Supplied data:

= = =

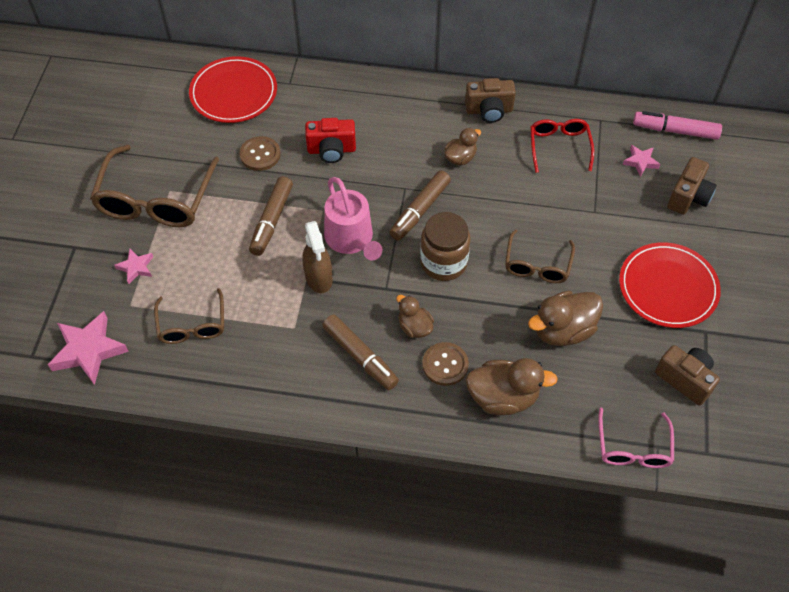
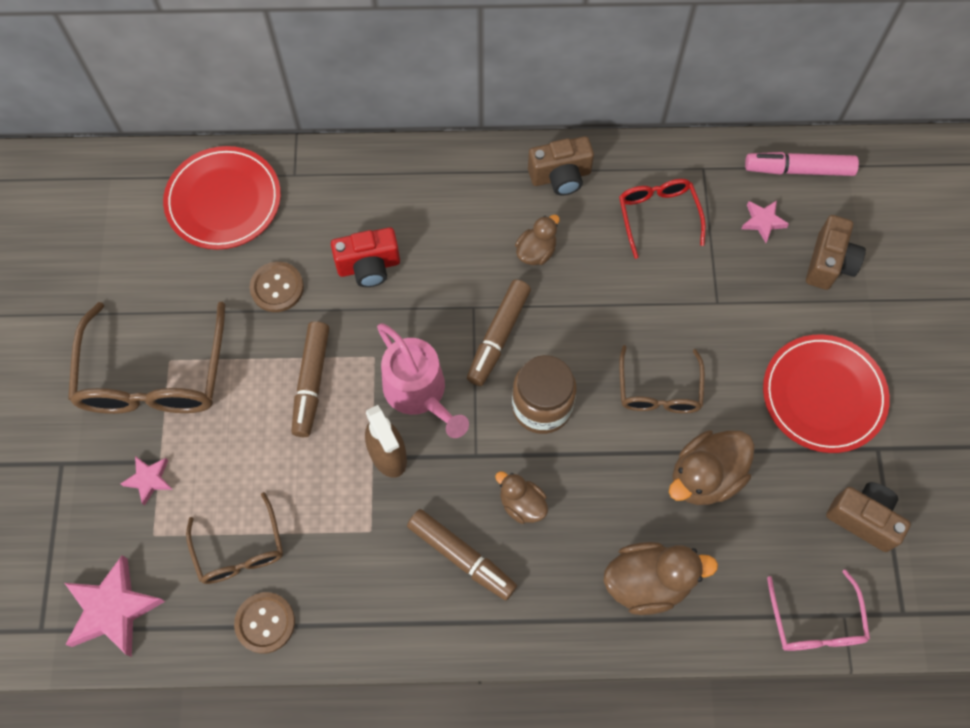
camera: 10 degrees left, 10 degrees up
(445, 365) = (569, 550): brown button -> brown button (265, 623)

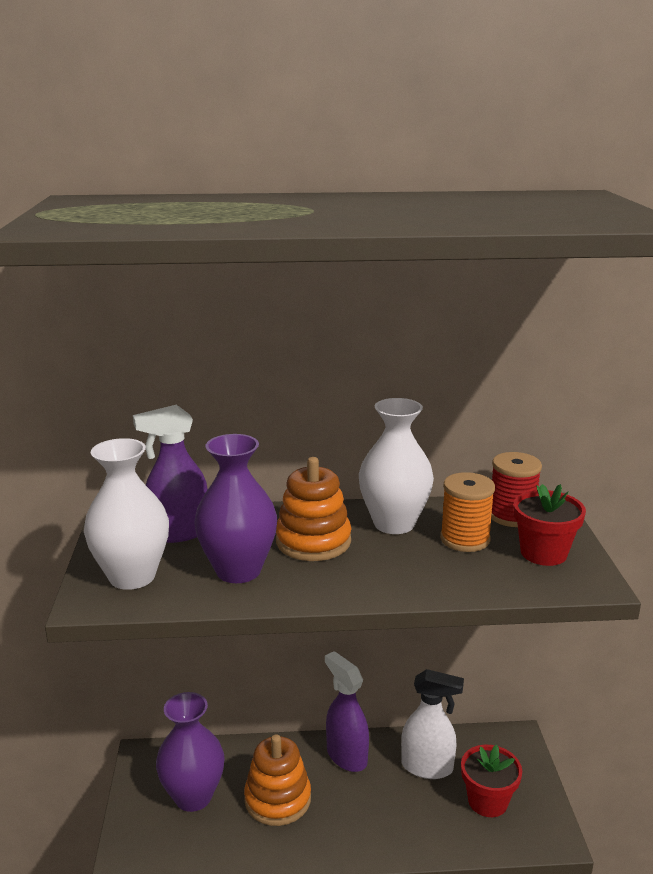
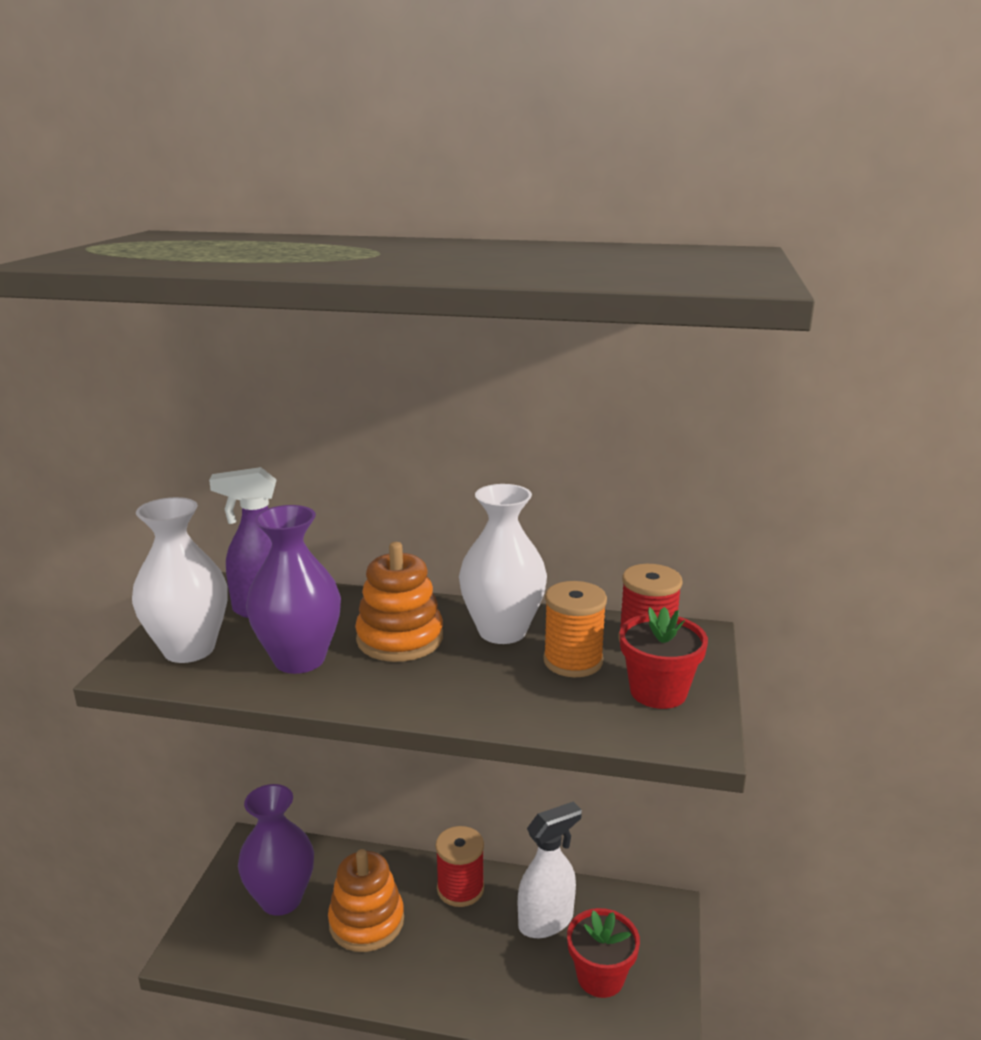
camera: 15 degrees right, 0 degrees up
(346, 756) = (460, 889): purple spray bottle -> red spool
(427, 767) = (546, 921): white spray bottle -> white spray bottle turned 60 degrees counterclockwise

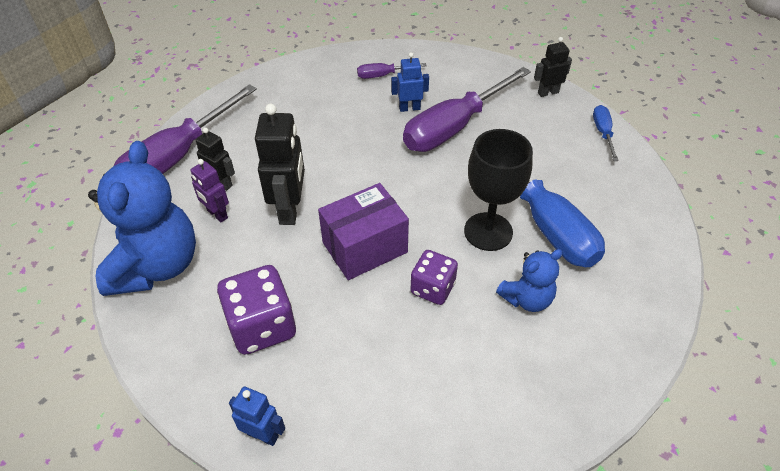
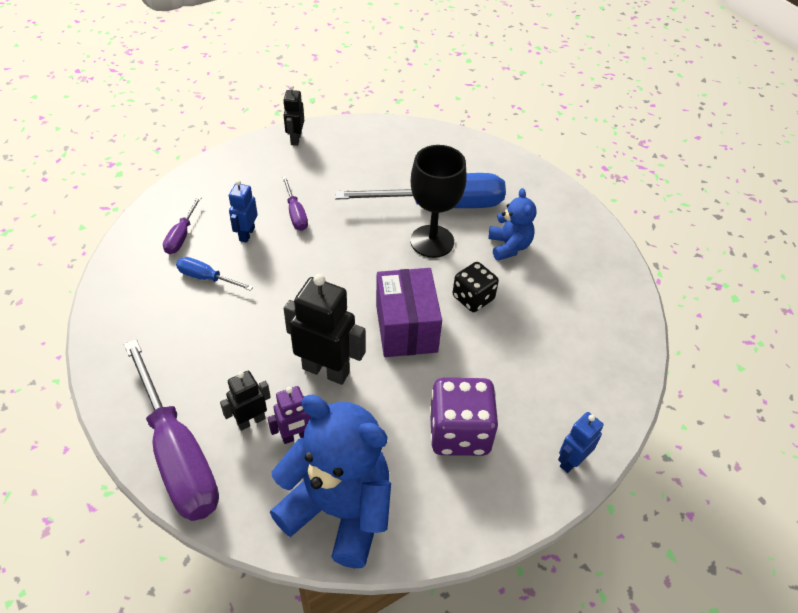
camera: 70 degrees left, 0 degrees up
(432, 288) = (473, 298): purple dice -> black dice
(454, 127) = (295, 214): purple screwdriver -> purple screwdriver, size x0.45
(603, 133) = (366, 131): blue screwdriver -> blue screwdriver (206, 278)

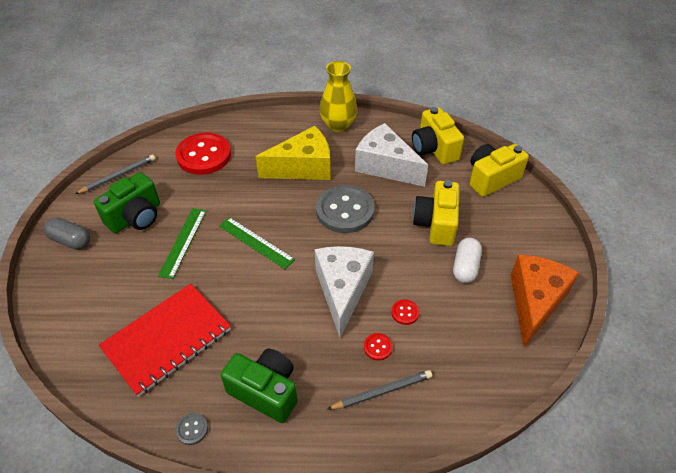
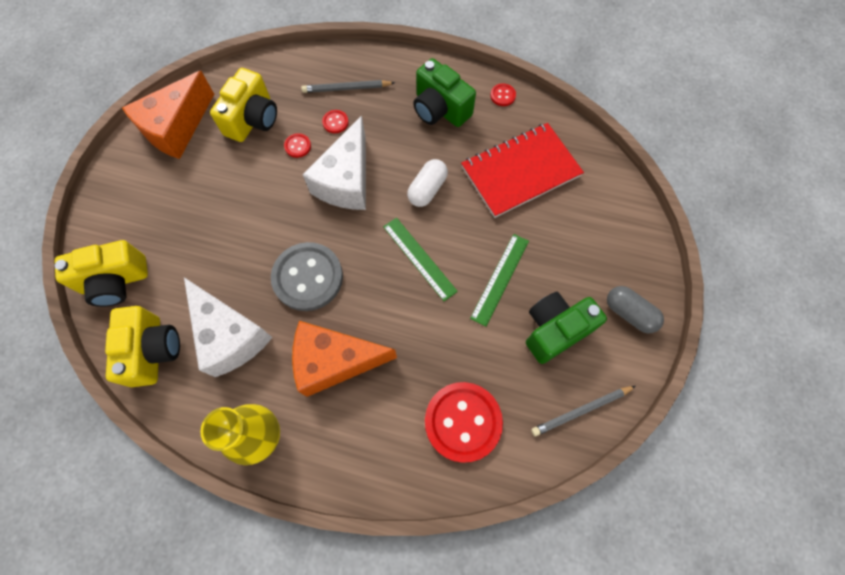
camera: 165 degrees left, 20 degrees up
(192, 429) = (502, 95): grey button -> red button
(303, 167) = (335, 361): yellow cheese -> orange cheese
(436, 224) = (216, 234): yellow camera -> yellow camera (253, 119)
(465, 267) = (216, 177): white capsule -> white capsule (427, 189)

= = =

Exercise requirements:
Copy only this, please: the line with "(346, 756) = (460, 889): purple" and every line after it through the end of the data, with no pictures.

Solution to this problem:
(346, 756) = (460, 889): purple spray bottle -> red spool
(427, 767) = (546, 921): white spray bottle -> white spray bottle turned 60 degrees counterclockwise

camera: 70 degrees left, 0 degrees up
(432, 288) = (473, 298): purple dice -> black dice
(454, 127) = (295, 214): purple screwdriver -> purple screwdriver, size x0.45
(603, 133) = (366, 131): blue screwdriver -> blue screwdriver (206, 278)

camera: 165 degrees left, 20 degrees up
(192, 429) = (502, 95): grey button -> red button
(303, 167) = (335, 361): yellow cheese -> orange cheese
(436, 224) = (216, 234): yellow camera -> yellow camera (253, 119)
(465, 267) = (216, 177): white capsule -> white capsule (427, 189)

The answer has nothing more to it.